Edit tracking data

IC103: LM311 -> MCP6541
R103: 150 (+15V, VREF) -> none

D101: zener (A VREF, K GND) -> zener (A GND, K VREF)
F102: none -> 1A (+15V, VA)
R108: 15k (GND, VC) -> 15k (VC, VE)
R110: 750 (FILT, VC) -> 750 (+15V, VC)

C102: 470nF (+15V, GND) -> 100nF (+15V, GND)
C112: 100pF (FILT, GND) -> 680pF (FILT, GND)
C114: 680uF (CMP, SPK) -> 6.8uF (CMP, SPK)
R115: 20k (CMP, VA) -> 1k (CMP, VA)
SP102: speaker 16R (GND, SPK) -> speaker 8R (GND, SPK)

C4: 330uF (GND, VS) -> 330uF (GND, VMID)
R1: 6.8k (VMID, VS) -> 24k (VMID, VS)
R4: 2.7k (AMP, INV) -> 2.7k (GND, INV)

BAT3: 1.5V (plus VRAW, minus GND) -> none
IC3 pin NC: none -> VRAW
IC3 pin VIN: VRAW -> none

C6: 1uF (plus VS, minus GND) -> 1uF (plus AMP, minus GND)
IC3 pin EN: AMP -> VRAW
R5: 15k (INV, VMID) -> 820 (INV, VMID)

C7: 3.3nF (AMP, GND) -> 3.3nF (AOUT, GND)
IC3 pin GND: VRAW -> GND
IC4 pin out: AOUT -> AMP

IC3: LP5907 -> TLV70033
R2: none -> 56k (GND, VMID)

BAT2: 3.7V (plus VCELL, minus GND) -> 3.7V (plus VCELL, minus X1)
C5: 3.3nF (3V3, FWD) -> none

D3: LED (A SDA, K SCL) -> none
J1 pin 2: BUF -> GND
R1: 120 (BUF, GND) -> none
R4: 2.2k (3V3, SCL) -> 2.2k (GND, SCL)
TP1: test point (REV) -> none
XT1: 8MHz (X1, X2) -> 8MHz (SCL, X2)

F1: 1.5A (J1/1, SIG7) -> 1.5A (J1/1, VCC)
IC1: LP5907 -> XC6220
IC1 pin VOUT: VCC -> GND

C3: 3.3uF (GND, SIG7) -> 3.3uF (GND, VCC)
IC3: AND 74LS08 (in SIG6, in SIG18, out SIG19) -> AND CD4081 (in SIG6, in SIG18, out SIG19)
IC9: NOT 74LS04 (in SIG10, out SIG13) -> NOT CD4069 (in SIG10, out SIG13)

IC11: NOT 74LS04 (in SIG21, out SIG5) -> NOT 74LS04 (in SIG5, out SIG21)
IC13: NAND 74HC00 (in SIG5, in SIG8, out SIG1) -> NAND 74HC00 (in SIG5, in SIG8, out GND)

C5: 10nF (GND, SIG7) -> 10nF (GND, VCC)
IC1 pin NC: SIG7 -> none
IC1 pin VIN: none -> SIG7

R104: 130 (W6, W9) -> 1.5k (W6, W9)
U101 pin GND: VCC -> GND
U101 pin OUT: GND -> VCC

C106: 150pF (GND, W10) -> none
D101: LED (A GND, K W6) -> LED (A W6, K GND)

## Exercise prompt
What you return must match, line for line, the data from the line containing "C5: 10nF (GND, SIG7) -> 10nF (GND, VCC)" to its end, both ends included.

## Answer below
C5: 10nF (GND, SIG7) -> 10nF (GND, VCC)
IC1 pin NC: SIG7 -> none
IC1 pin VIN: none -> SIG7

R104: 130 (W6, W9) -> 1.5k (W6, W9)
U101 pin GND: VCC -> GND
U101 pin OUT: GND -> VCC

C106: 150pF (GND, W10) -> none
D101: LED (A GND, K W6) -> LED (A W6, K GND)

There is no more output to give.